* _Available records_
◇ ◇ ◇ ◇
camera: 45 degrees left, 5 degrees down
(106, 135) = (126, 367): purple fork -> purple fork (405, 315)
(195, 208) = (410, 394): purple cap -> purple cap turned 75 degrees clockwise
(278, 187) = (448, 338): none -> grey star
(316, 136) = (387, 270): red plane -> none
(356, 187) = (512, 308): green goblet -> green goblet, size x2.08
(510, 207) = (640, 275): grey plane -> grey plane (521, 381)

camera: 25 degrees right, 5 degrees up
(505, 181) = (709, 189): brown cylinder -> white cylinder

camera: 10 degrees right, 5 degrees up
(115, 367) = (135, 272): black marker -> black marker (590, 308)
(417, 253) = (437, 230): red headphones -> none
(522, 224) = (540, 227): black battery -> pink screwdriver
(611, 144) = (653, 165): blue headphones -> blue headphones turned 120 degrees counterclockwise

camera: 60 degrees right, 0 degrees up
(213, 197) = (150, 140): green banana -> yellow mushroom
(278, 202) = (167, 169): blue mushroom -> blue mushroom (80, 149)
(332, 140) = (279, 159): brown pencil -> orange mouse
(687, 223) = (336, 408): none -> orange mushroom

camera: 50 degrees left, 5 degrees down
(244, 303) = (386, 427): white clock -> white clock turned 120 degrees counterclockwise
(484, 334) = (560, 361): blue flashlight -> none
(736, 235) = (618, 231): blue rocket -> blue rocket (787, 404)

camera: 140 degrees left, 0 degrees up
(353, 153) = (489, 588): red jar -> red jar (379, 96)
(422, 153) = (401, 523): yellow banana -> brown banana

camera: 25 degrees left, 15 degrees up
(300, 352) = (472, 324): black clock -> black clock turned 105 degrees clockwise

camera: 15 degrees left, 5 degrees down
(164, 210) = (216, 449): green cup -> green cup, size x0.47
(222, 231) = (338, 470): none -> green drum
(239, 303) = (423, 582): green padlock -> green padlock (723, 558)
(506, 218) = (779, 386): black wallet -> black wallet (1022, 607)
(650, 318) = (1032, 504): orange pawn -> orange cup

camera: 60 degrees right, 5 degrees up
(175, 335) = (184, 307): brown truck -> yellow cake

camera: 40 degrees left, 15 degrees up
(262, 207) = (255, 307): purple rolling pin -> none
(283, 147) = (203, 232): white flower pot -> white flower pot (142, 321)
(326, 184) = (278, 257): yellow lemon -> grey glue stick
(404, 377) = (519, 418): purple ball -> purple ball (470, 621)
◇ ◇ ◇ ◇
Type out the records again exactly, line for line.

* _Task answer_
camera: 45 degrees left, 5 degrees down
(106, 135) = (126, 367): purple fork -> purple fork (405, 315)
(195, 208) = (410, 394): purple cap -> purple cap turned 75 degrees clockwise
(278, 187) = (448, 338): none -> grey star
(316, 136) = (387, 270): red plane -> none
(356, 187) = (512, 308): green goblet -> green goblet, size x2.08
(510, 207) = (640, 275): grey plane -> grey plane (521, 381)

camera: 25 degrees right, 5 degrees up
(505, 181) = (709, 189): brown cylinder -> white cylinder

camera: 10 degrees right, 5 degrees up
(115, 367) = (135, 272): black marker -> black marker (590, 308)
(417, 253) = (437, 230): red headphones -> none
(522, 224) = (540, 227): black battery -> pink screwdriver
(611, 144) = (653, 165): blue headphones -> blue headphones turned 120 degrees counterclockwise

camera: 60 degrees right, 0 degrees up
(213, 197) = (150, 140): green banana -> yellow mushroom
(278, 202) = (167, 169): blue mushroom -> blue mushroom (80, 149)
(332, 140) = (279, 159): brown pencil -> orange mouse
(687, 223) = (336, 408): none -> orange mushroom

camera: 50 degrees left, 5 degrees down
(244, 303) = (386, 427): white clock -> white clock turned 120 degrees counterclockwise
(484, 334) = (560, 361): blue flashlight -> none
(736, 235) = (618, 231): blue rocket -> blue rocket (787, 404)

camera: 140 degrees left, 0 degrees up
(353, 153) = (489, 588): red jar -> red jar (379, 96)
(422, 153) = (401, 523): yellow banana -> brown banana

camera: 25 degrees left, 15 degrees up
(300, 352) = (472, 324): black clock -> black clock turned 105 degrees clockwise

camera: 15 degrees left, 5 degrees down
(164, 210) = (216, 449): green cup -> green cup, size x0.47
(222, 231) = (338, 470): none -> green drum
(239, 303) = (423, 582): green padlock -> green padlock (723, 558)
(506, 218) = (779, 386): black wallet -> black wallet (1022, 607)
(650, 318) = (1032, 504): orange pawn -> orange cup

camera: 60 degrees right, 5 degrees up
(175, 335) = (184, 307): brown truck -> yellow cake

camera: 40 degrees left, 15 degrees up
(262, 207) = (255, 307): purple rolling pin -> none
(283, 147) = (203, 232): white flower pot -> white flower pot (142, 321)
(326, 184) = (278, 257): yellow lemon -> grey glue stick
(404, 377) = (519, 418): purple ball -> purple ball (470, 621)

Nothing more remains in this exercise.